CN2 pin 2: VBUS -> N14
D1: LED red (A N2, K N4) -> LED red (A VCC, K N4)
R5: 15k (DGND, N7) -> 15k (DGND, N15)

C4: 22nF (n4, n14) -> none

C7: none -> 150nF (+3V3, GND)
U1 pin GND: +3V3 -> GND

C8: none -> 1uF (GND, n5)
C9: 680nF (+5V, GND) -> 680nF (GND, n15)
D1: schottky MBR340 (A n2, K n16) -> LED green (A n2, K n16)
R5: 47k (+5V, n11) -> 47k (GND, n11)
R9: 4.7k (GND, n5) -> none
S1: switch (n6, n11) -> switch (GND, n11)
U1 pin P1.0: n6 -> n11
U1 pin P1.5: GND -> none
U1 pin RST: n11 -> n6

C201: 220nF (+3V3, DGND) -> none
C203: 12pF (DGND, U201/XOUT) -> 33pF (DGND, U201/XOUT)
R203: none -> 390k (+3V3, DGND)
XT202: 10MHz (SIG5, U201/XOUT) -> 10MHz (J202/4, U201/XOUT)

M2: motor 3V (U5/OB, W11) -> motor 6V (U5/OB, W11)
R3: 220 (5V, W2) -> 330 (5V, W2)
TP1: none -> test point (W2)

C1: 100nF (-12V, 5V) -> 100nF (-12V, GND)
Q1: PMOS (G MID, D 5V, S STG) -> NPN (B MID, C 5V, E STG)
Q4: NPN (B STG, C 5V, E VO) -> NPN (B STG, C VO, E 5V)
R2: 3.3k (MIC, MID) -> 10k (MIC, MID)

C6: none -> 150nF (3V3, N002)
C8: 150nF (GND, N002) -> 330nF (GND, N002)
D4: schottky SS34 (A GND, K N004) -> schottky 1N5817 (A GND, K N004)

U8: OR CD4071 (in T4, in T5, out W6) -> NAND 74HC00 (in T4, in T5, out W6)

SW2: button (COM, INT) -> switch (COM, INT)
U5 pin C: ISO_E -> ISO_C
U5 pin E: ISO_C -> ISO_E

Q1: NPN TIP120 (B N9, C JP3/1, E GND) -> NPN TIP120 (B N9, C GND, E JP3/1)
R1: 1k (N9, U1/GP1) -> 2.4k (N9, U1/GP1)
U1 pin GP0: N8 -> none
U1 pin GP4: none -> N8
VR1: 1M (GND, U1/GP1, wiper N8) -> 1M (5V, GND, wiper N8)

GOAL OF THE EXERCISE: Beginning with the line that contains "R1: 1k (N9, U1/GP1) -> 2.4k (N9, U1/GP1)" and ending with the last line of the data above, return those lines exactly and nothing else.

SOLUTION FOR THIS PROBLEM:
R1: 1k (N9, U1/GP1) -> 2.4k (N9, U1/GP1)
U1 pin GP0: N8 -> none
U1 pin GP4: none -> N8
VR1: 1M (GND, U1/GP1, wiper N8) -> 1M (5V, GND, wiper N8)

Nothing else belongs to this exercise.